• TASK MATERIAL:
────────────────────────────────────────

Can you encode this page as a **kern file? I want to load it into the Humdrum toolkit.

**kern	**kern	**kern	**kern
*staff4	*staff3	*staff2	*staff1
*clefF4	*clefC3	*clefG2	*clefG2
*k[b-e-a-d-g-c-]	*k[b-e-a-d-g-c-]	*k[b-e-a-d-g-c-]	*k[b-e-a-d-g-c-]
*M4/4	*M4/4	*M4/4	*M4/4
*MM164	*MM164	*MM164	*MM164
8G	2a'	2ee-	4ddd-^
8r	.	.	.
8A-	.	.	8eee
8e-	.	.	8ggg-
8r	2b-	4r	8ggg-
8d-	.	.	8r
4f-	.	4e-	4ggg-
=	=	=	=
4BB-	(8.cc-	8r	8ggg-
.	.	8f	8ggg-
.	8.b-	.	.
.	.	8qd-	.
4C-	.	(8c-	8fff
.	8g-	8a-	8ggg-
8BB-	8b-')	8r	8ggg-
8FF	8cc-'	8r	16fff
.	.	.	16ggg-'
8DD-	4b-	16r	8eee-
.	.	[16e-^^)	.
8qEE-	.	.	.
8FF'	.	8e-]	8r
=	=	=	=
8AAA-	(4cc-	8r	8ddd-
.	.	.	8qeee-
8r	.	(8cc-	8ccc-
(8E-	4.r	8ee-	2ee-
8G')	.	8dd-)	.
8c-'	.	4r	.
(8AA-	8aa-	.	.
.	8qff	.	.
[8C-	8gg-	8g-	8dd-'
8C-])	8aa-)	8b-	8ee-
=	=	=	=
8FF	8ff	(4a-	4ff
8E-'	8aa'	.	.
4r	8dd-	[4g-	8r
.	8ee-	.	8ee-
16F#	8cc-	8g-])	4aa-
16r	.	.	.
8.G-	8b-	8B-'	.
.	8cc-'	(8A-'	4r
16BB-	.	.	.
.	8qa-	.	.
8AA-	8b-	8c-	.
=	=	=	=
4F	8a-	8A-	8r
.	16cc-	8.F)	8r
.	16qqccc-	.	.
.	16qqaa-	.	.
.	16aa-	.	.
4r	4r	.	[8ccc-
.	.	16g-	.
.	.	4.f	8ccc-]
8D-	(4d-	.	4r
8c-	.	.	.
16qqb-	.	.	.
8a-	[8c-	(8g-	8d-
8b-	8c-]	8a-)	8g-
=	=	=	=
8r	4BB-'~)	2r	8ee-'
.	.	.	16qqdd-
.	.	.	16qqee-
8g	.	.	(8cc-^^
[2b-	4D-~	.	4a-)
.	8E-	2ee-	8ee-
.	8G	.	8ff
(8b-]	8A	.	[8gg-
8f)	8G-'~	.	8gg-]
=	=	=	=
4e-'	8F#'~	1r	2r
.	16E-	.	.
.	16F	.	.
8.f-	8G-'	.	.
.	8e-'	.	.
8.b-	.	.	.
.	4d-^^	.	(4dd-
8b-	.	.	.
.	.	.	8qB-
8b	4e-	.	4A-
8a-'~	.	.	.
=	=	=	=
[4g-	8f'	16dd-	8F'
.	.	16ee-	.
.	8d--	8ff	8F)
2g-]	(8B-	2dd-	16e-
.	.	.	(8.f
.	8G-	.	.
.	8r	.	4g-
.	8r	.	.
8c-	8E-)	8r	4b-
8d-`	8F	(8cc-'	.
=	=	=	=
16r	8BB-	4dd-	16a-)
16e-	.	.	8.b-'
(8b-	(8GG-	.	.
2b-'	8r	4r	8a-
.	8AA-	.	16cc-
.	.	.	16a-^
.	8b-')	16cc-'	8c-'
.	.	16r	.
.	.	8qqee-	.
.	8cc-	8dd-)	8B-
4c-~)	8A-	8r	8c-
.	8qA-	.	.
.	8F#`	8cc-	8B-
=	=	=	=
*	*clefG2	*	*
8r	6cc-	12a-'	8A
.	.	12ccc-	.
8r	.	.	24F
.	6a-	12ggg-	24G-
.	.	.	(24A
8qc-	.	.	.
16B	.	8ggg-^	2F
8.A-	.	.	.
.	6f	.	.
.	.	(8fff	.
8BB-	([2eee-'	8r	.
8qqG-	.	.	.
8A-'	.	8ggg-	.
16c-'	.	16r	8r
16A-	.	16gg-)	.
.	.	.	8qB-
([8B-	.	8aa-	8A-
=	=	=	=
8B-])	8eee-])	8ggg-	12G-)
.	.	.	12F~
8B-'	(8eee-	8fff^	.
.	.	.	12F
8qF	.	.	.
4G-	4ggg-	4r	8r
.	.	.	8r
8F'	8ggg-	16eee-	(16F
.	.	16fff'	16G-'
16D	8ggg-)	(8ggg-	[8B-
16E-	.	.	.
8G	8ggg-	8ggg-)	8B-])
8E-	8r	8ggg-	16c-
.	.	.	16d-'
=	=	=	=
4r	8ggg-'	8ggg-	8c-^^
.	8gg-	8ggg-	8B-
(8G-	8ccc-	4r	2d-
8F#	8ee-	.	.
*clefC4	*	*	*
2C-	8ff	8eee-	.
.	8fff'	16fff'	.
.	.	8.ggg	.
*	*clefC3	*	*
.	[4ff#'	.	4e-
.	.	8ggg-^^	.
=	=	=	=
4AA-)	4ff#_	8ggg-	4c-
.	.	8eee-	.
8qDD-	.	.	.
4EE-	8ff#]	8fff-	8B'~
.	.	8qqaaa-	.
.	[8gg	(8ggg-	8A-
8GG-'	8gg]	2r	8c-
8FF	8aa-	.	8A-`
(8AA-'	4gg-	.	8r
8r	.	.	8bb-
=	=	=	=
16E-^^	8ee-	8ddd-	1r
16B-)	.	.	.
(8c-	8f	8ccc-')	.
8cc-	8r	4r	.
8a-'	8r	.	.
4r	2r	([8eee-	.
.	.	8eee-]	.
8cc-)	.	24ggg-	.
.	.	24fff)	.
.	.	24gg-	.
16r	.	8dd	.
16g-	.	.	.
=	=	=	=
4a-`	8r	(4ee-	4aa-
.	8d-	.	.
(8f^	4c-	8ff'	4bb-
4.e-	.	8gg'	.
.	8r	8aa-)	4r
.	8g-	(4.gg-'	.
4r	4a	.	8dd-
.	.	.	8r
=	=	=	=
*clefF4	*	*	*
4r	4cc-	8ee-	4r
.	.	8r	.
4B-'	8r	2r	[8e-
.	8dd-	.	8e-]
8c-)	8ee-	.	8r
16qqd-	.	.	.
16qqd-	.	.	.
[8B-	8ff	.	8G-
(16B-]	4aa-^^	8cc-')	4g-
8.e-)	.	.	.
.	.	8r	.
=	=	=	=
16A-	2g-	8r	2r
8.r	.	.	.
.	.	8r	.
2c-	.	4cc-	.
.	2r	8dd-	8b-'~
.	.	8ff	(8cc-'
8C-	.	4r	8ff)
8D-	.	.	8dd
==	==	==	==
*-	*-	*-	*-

────────────────────────────────────────

• GOAL: Pull out each line in the rows above that contains the string "kern", and copy it over unchanged.

• IN RESPONSE:
Can you encode this page as a **kern file? I want to load it into the Humdrum toolkit.
**kern	**kern	**kern	**kern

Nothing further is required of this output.